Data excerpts
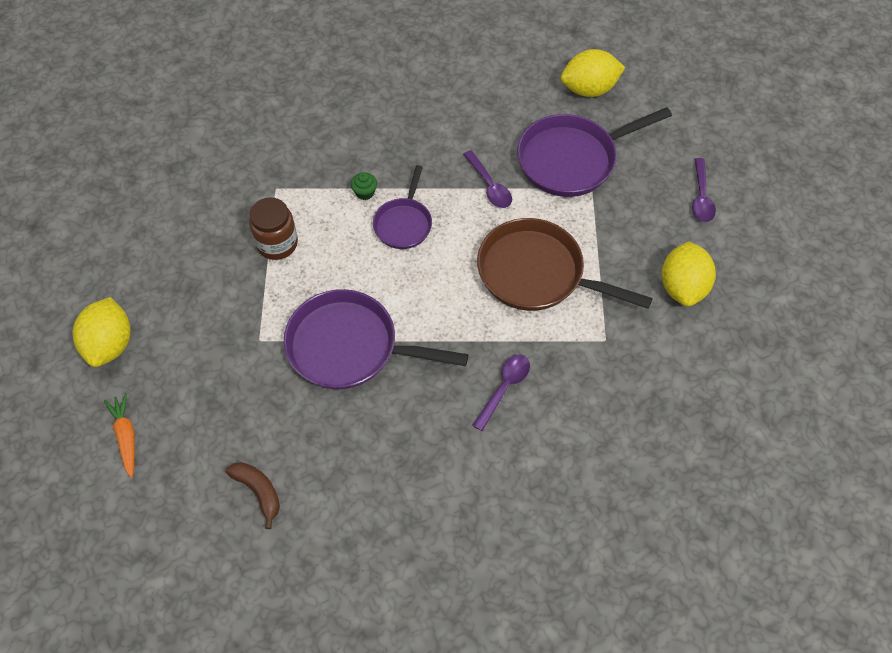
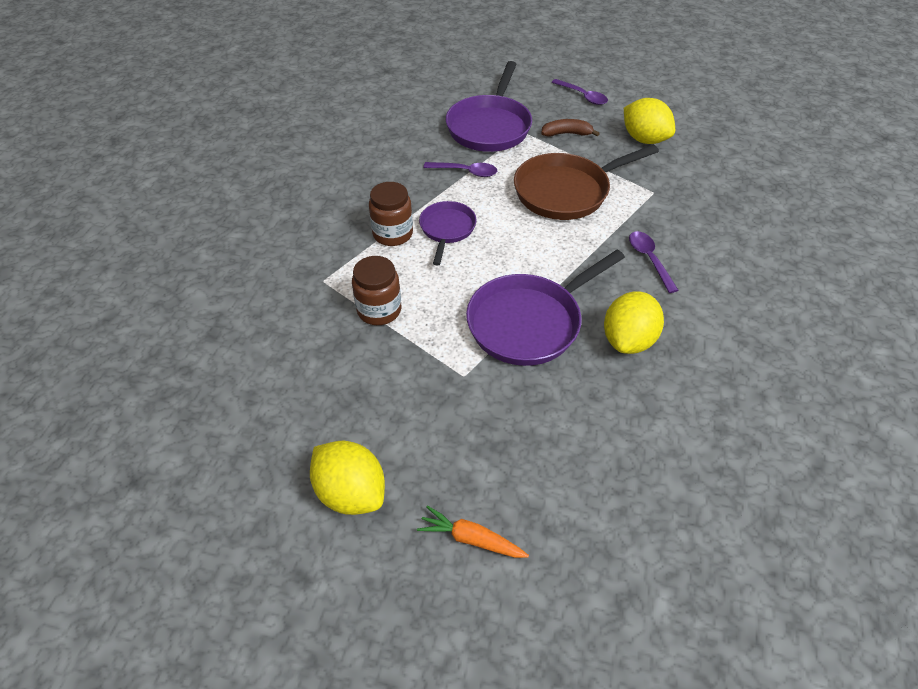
camera: 50 degrees left, 10 degrees down
(258, 491) = (621, 463): brown banana -> brown banana (566, 134)
(365, 192) = (392, 234): green cupcake -> brown jar
(404, 223) = (447, 229): purple pan -> purple pan turned 135 degrees counterclockwise
(589, 89) = (442, 90): yellow lemon -> yellow lemon (628, 340)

_What the task requires:_ Line by line, write out the data above exactly, without the pictures.

_Exercise response:_
camera: 50 degrees left, 10 degrees down
(258, 491) = (621, 463): brown banana -> brown banana (566, 134)
(365, 192) = (392, 234): green cupcake -> brown jar
(404, 223) = (447, 229): purple pan -> purple pan turned 135 degrees counterclockwise
(589, 89) = (442, 90): yellow lemon -> yellow lemon (628, 340)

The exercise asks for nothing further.